• _WORK REQUEST_
The records are to be copied word for word, and the pictures dropped.

• _Stored items from a collection_
--- START ---
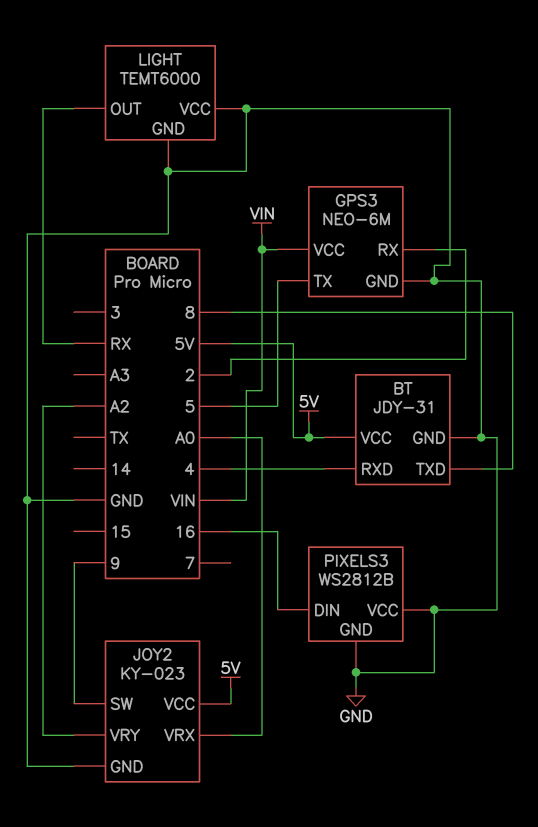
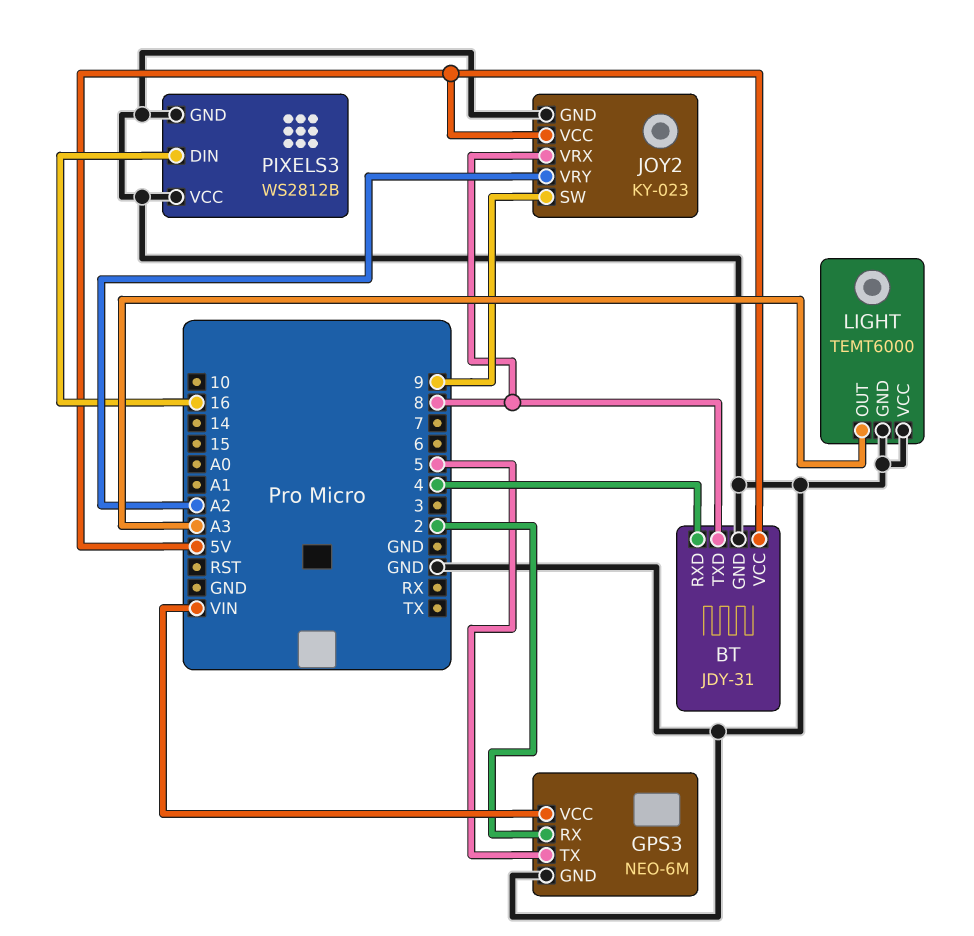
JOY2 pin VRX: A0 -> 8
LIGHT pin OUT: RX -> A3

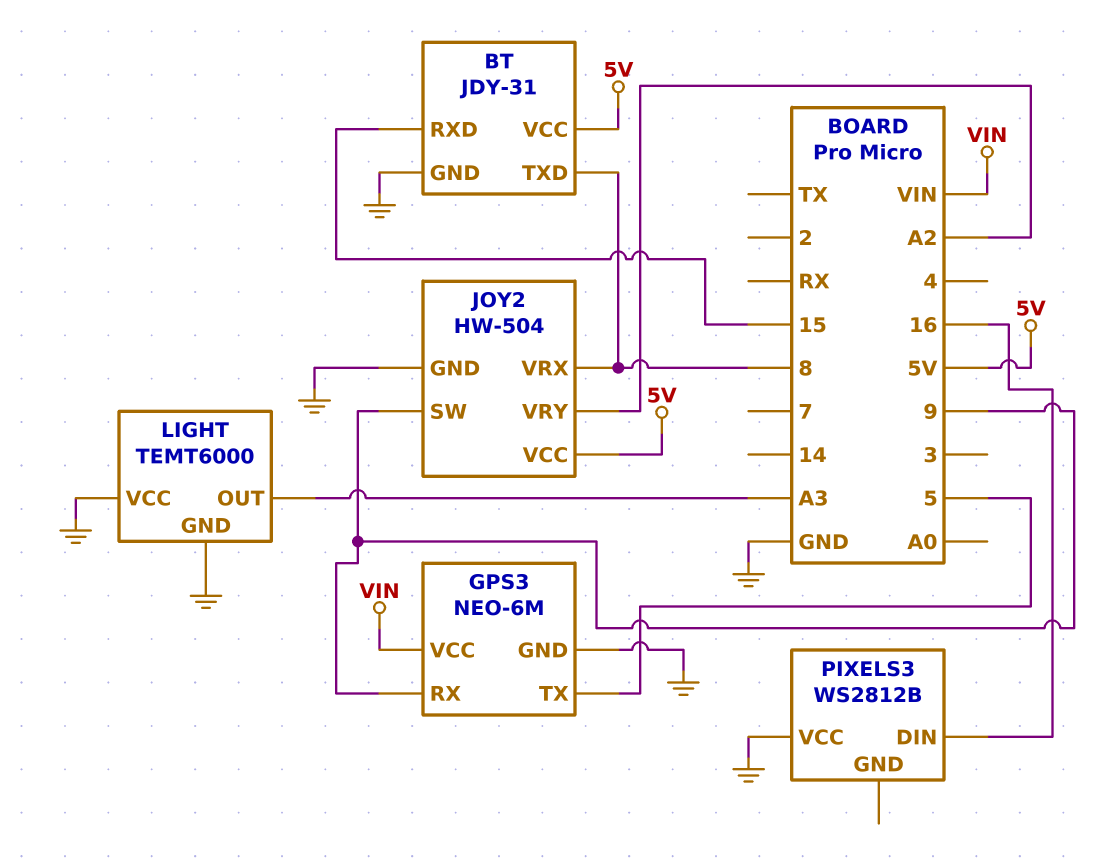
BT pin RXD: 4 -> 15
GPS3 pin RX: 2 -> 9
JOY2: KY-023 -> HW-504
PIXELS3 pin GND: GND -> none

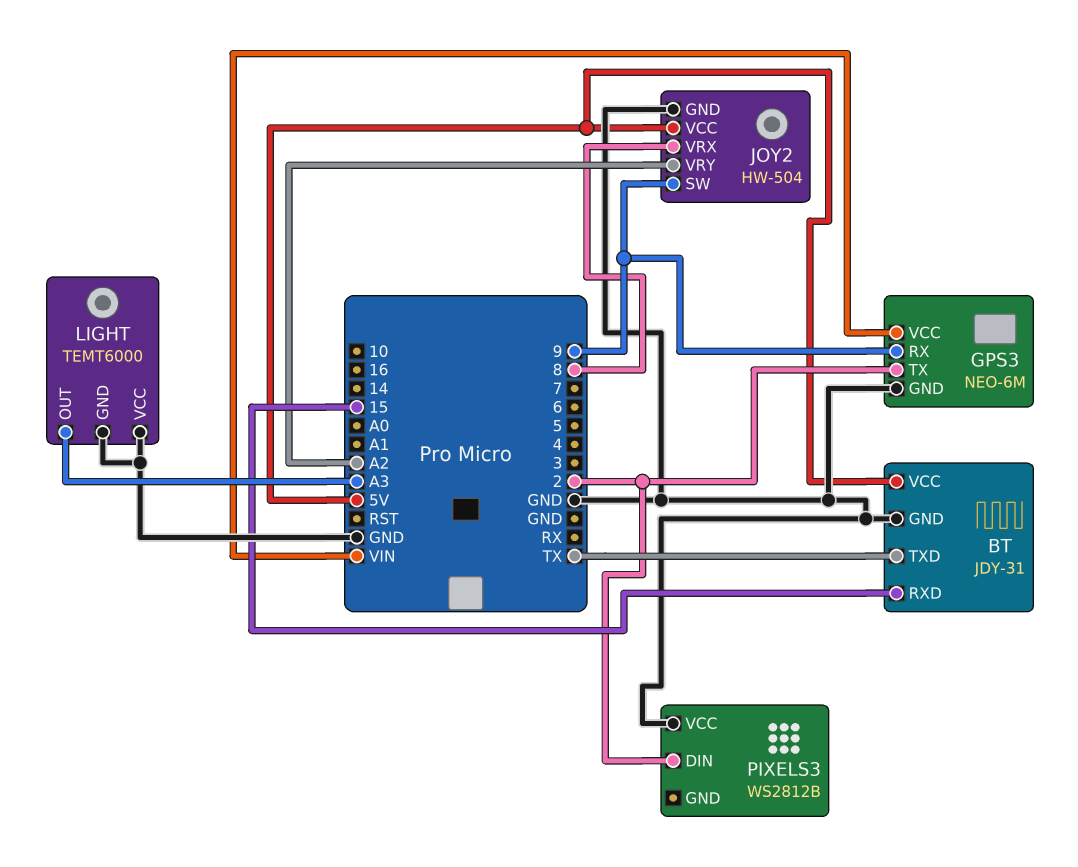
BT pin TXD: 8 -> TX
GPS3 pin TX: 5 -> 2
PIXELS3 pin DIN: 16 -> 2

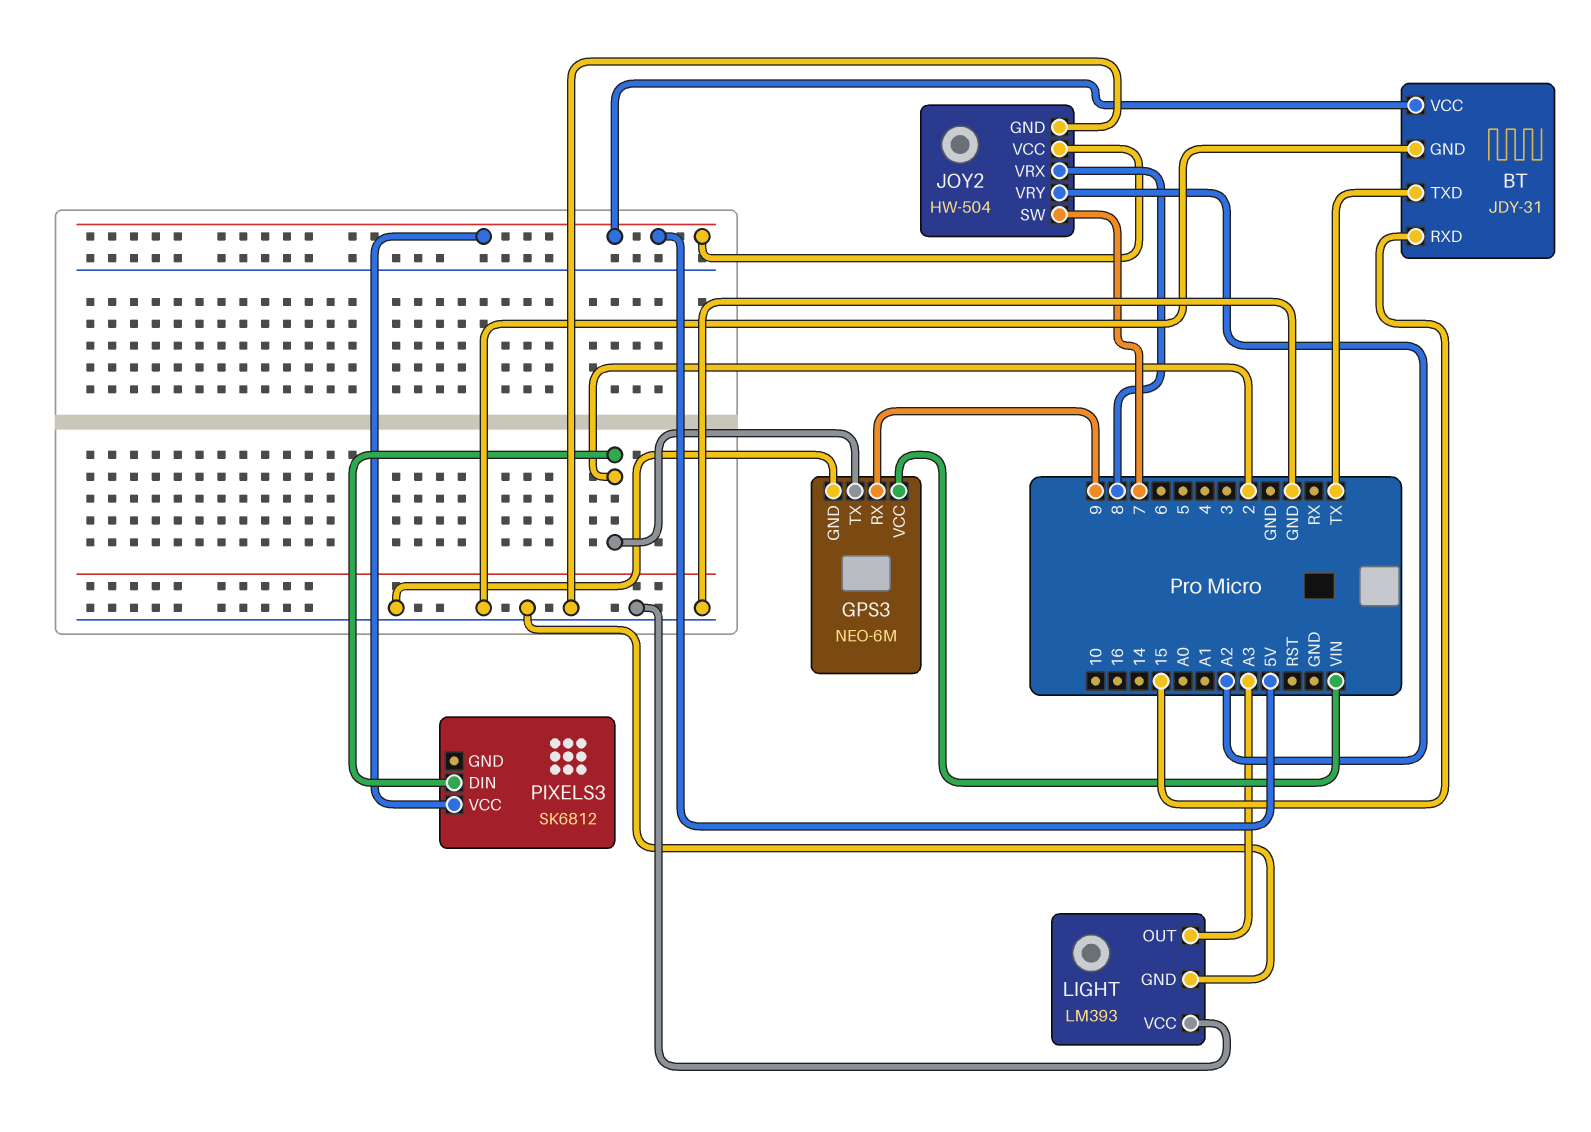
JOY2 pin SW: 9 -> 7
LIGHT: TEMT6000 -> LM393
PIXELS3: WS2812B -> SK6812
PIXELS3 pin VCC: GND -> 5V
--- END ---
• _ANSWER BOX_
JOY2 pin VRX: A0 -> 8
LIGHT pin OUT: RX -> A3

BT pin RXD: 4 -> 15
GPS3 pin RX: 2 -> 9
JOY2: KY-023 -> HW-504
PIXELS3 pin GND: GND -> none

BT pin TXD: 8 -> TX
GPS3 pin TX: 5 -> 2
PIXELS3 pin DIN: 16 -> 2

JOY2 pin SW: 9 -> 7
LIGHT: TEMT6000 -> LM393
PIXELS3: WS2812B -> SK6812
PIXELS3 pin VCC: GND -> 5V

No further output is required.